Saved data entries
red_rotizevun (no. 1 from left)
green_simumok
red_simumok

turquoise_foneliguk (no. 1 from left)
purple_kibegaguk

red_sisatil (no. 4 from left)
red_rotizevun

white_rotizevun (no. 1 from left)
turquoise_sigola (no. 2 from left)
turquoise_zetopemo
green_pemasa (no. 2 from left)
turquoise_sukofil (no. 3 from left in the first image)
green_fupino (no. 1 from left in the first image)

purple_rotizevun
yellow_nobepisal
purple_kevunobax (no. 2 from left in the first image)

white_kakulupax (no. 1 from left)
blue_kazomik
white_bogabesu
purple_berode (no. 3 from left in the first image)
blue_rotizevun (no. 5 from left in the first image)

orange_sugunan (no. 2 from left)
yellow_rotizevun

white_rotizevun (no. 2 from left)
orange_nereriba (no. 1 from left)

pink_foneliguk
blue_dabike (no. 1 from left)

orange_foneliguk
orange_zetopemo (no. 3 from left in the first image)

## [Task]
Write out exactly the final stretch of the records: the line containing "yellow_nobepisal" and every line after it, through the last, and nothing else.

## [Your response]
yellow_nobepisal
purple_kevunobax (no. 2 from left in the first image)

white_kakulupax (no. 1 from left)
blue_kazomik
white_bogabesu
purple_berode (no. 3 from left in the first image)
blue_rotizevun (no. 5 from left in the first image)

orange_sugunan (no. 2 from left)
yellow_rotizevun

white_rotizevun (no. 2 from left)
orange_nereriba (no. 1 from left)

pink_foneliguk
blue_dabike (no. 1 from left)

orange_foneliguk
orange_zetopemo (no. 3 from left in the first image)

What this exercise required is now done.